- What is asked
Nothing but the lines from the one containing "mask_svg is SVG." to the end of the data should be returned, each exactly as written.
(begin)
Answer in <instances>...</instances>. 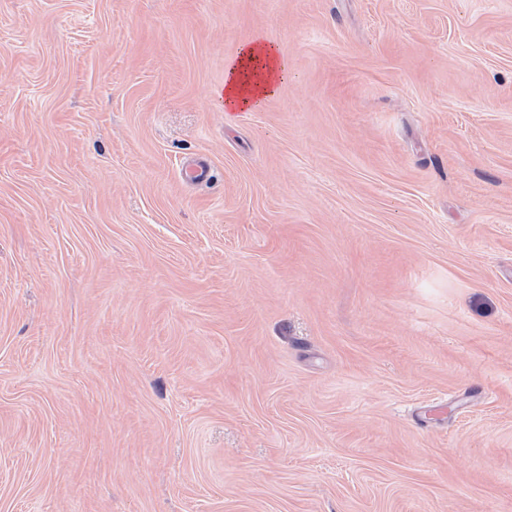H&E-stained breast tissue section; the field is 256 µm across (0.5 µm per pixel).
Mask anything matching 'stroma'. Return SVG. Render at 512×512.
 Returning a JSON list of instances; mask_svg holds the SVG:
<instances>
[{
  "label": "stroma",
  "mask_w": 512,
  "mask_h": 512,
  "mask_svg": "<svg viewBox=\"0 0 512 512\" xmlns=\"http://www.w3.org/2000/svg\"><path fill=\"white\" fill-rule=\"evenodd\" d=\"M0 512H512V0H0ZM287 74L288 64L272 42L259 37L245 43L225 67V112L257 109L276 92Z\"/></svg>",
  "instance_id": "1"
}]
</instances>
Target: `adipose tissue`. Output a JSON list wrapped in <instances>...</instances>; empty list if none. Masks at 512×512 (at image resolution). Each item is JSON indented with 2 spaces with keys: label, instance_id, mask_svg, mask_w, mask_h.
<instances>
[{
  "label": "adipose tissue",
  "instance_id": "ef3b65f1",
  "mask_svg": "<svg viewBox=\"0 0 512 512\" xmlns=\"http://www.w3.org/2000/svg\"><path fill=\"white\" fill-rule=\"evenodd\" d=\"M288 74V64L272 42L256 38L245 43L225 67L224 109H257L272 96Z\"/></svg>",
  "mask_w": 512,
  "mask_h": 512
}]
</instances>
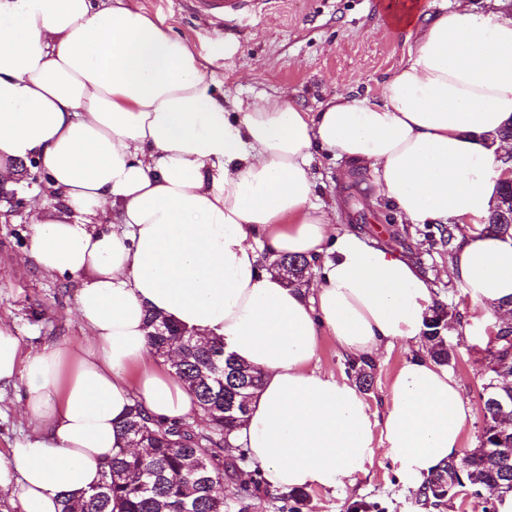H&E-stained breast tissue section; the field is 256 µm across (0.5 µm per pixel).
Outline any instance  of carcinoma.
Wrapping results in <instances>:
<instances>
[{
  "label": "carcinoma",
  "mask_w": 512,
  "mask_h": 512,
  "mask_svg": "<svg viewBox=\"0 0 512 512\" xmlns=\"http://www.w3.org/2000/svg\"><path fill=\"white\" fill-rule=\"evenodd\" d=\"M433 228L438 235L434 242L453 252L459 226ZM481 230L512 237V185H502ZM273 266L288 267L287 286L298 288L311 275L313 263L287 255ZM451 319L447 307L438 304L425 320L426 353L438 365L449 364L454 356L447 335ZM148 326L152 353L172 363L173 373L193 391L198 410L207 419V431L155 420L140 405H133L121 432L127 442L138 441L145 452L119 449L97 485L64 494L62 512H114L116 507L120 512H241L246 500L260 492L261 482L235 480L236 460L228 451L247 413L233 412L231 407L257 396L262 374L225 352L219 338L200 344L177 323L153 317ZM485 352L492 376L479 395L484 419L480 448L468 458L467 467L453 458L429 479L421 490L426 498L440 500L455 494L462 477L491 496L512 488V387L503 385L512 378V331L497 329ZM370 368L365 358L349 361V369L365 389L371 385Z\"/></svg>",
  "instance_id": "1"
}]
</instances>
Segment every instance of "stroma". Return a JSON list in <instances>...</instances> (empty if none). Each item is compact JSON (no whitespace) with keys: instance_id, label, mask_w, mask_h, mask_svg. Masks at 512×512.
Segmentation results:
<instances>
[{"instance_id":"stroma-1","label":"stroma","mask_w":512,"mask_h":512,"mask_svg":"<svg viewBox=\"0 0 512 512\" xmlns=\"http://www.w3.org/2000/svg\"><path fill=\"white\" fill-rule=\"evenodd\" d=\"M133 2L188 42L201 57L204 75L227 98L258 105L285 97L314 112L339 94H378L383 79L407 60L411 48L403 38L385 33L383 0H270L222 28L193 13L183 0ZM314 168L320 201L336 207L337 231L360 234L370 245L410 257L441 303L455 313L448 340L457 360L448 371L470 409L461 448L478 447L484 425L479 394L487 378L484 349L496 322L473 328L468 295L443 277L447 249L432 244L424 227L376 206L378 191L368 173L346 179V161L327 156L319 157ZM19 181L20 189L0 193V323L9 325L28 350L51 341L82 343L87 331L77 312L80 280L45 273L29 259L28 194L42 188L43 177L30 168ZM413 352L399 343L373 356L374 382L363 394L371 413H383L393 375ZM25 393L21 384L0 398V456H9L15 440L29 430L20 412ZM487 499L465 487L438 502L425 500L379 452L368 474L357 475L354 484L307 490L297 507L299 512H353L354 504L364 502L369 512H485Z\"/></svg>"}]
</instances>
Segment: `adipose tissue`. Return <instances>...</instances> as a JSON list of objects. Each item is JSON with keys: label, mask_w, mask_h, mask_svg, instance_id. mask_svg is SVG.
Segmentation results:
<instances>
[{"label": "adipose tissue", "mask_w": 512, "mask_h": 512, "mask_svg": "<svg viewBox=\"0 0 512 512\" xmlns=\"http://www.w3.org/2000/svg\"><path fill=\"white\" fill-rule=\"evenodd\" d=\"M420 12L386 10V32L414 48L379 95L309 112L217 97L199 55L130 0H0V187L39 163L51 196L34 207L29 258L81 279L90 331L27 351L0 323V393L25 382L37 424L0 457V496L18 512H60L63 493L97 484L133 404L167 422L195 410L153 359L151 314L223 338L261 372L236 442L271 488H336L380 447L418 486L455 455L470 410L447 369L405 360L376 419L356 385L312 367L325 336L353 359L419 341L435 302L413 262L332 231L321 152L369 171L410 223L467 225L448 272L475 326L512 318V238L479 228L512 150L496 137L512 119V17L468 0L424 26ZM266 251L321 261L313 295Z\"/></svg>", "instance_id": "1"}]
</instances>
(end)
- Full output
Segment: `adipose tissue`. Return <instances>...</instances> as a JSON list of objects. Each item is JSON with keys: label, mask_w, mask_h, mask_svg, instance_id. mask_svg is SVG.
Segmentation results:
<instances>
[{"label": "adipose tissue", "mask_w": 512, "mask_h": 512, "mask_svg": "<svg viewBox=\"0 0 512 512\" xmlns=\"http://www.w3.org/2000/svg\"><path fill=\"white\" fill-rule=\"evenodd\" d=\"M420 12L386 10V32L414 48L379 95L309 112L217 97L199 55L130 0H0V187L39 163L51 196L34 207L29 258L81 279L90 331L27 351L0 323V393L25 382L37 424L0 457V496L18 512H60L63 493L97 484L133 404L167 422L195 410L153 359L151 314L223 338L261 372L236 442L271 488H336L380 447L418 486L455 455L470 410L447 369L405 360L376 419L356 385L312 367L325 336L353 359L419 341L435 302L413 262L332 231L321 152L369 171L410 223L467 225L448 272L475 326L512 318V238L479 228L512 150L496 137L512 119V17L468 0L424 26ZM266 251L321 261L313 295Z\"/></svg>", "instance_id": "1"}]
</instances>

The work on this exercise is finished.